TASK
A faithful repeat of all the records, with no image kept, is the required answer.

----- PROVIDED ENTRIES -----

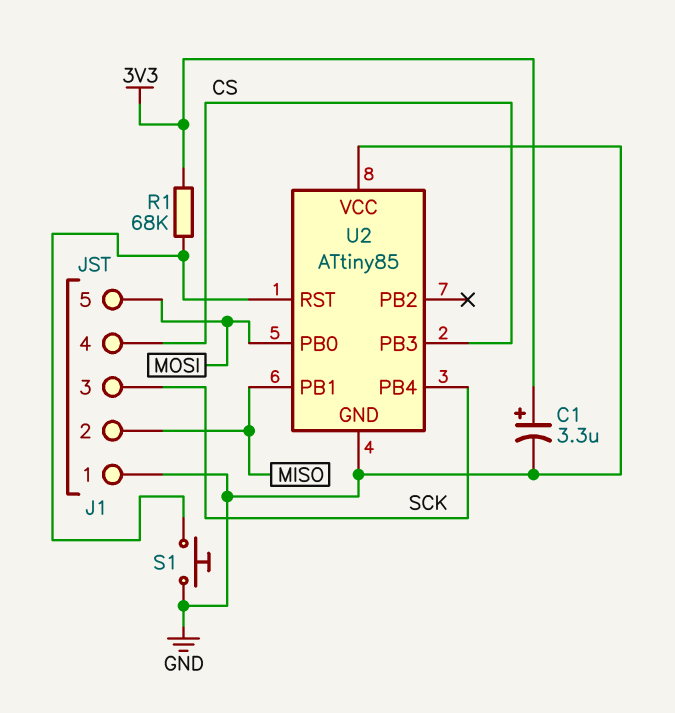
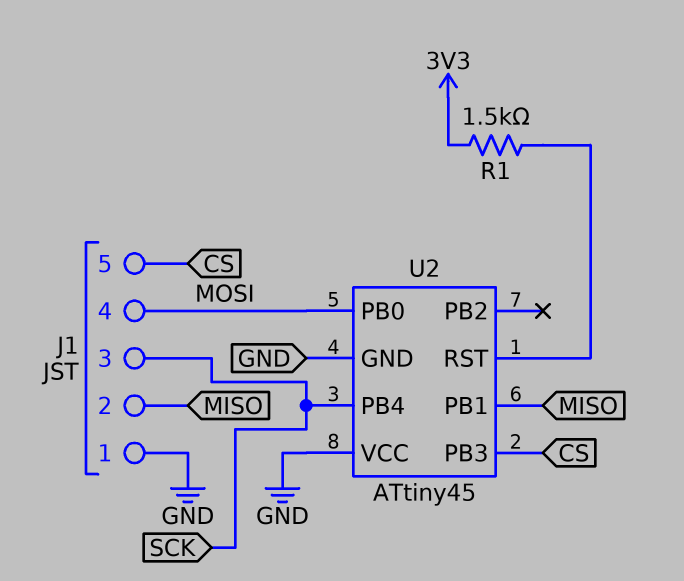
C1: 3.3uF (plus 3V3, minus GND) -> none
J1 pin 4: CS -> MOSI
J1 pin 5: MOSI -> CS
R1: 68k (3V3, U2/RST) -> 1.5k (3V3, U2/RST)
S1: button (GND, U2/RST) -> none
U2: ATtiny85 -> ATtiny45

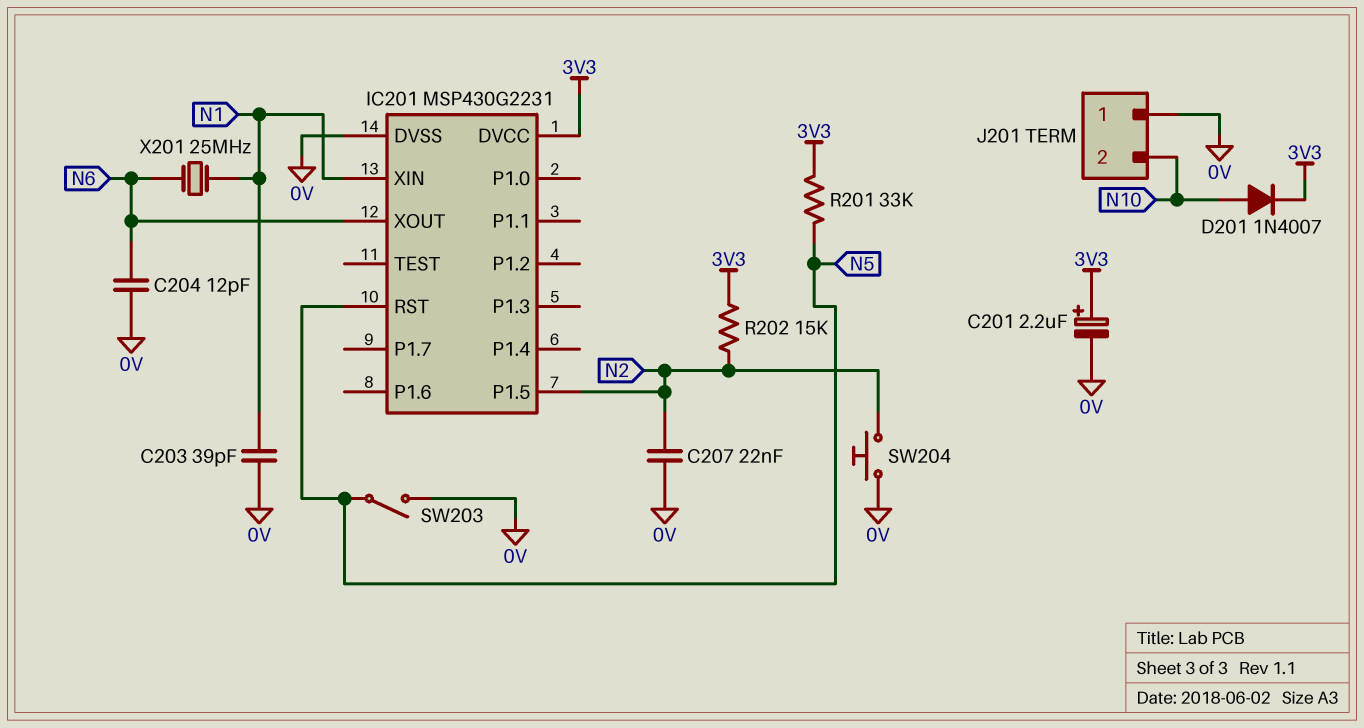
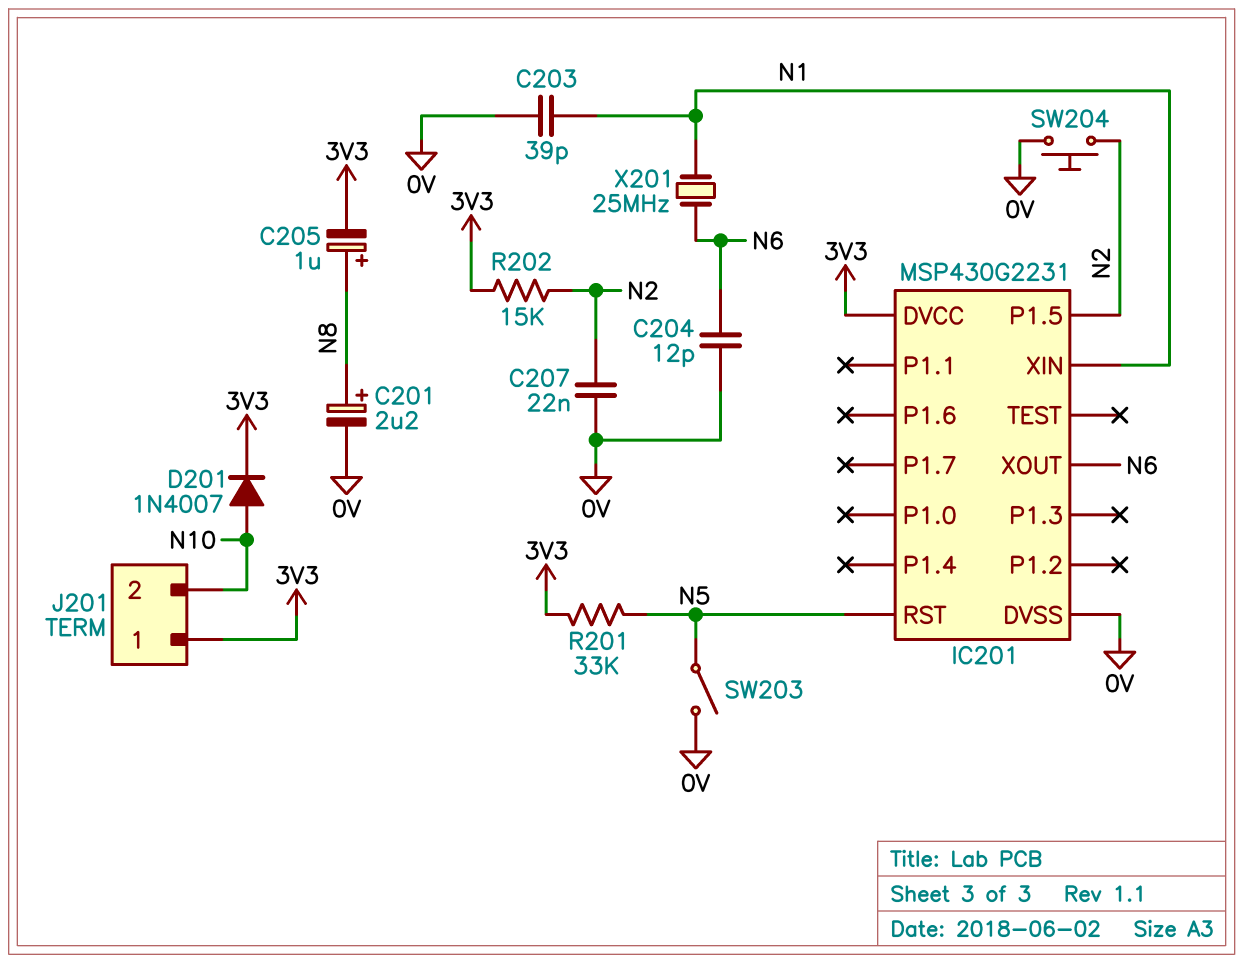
C201: 2.2uF (plus 3V3, minus 0V) -> 2.2uF (plus N8, minus 0V)
C205: none -> 1uF (plus N8, minus 3V3)
J201 pin 1: 0V -> 3V3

-----

TASK OUTPUT
C1: 3.3uF (plus 3V3, minus GND) -> none
J1 pin 4: CS -> MOSI
J1 pin 5: MOSI -> CS
R1: 68k (3V3, U2/RST) -> 1.5k (3V3, U2/RST)
S1: button (GND, U2/RST) -> none
U2: ATtiny85 -> ATtiny45

C201: 2.2uF (plus 3V3, minus 0V) -> 2.2uF (plus N8, minus 0V)
C205: none -> 1uF (plus N8, minus 3V3)
J201 pin 1: 0V -> 3V3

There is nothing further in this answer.